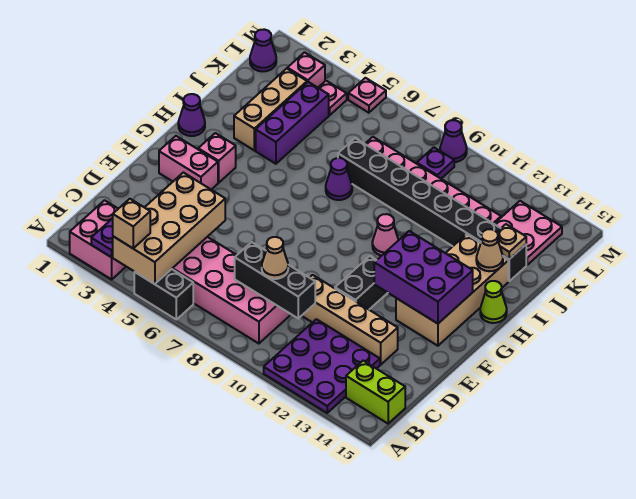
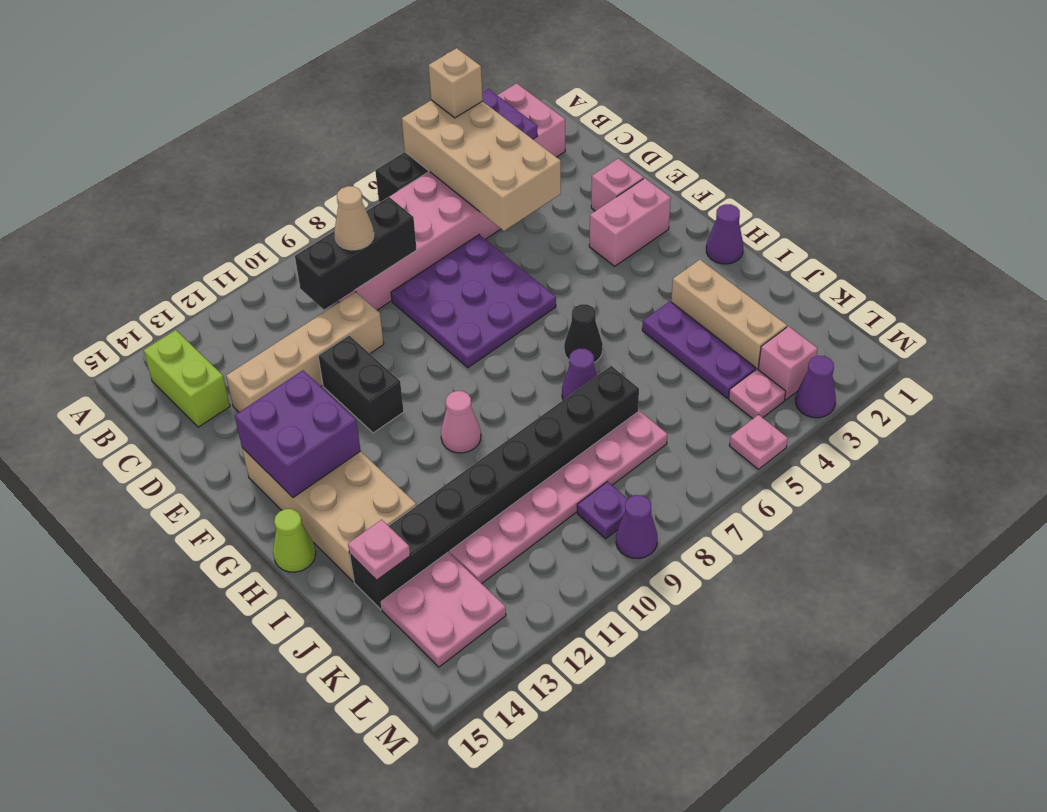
purple plate A11:C13 level 1 -> purple plate D6:F8 level 1
lime brick B14:B15 level 1 -> lime brick B14:C14 level 1
purple brick F12:G14 level 2 -> purple brick F13:G14 level 2
pink brick G3 level 1 -> pink brick E2 level 1
none -> black cone H6 level 1
purple brick I4:K4 level 1 -> purple plate I4:K4 level 1
tan cone I14 level 2 -> none
tan plate J14 level 2 -> pink plate J14 level 2
purple cone L1 level 1 -> purple cone M3 level 1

---

**Instructions to follow**
Set the records down again exactly, with no pictures.

**Answer box**
purple plate A11:C13 level 1 -> purple plate D6:F8 level 1
lime brick B14:B15 level 1 -> lime brick B14:C14 level 1
purple brick F12:G14 level 2 -> purple brick F13:G14 level 2
pink brick G3 level 1 -> pink brick E2 level 1
none -> black cone H6 level 1
purple brick I4:K4 level 1 -> purple plate I4:K4 level 1
tan cone I14 level 2 -> none
tan plate J14 level 2 -> pink plate J14 level 2
purple cone L1 level 1 -> purple cone M3 level 1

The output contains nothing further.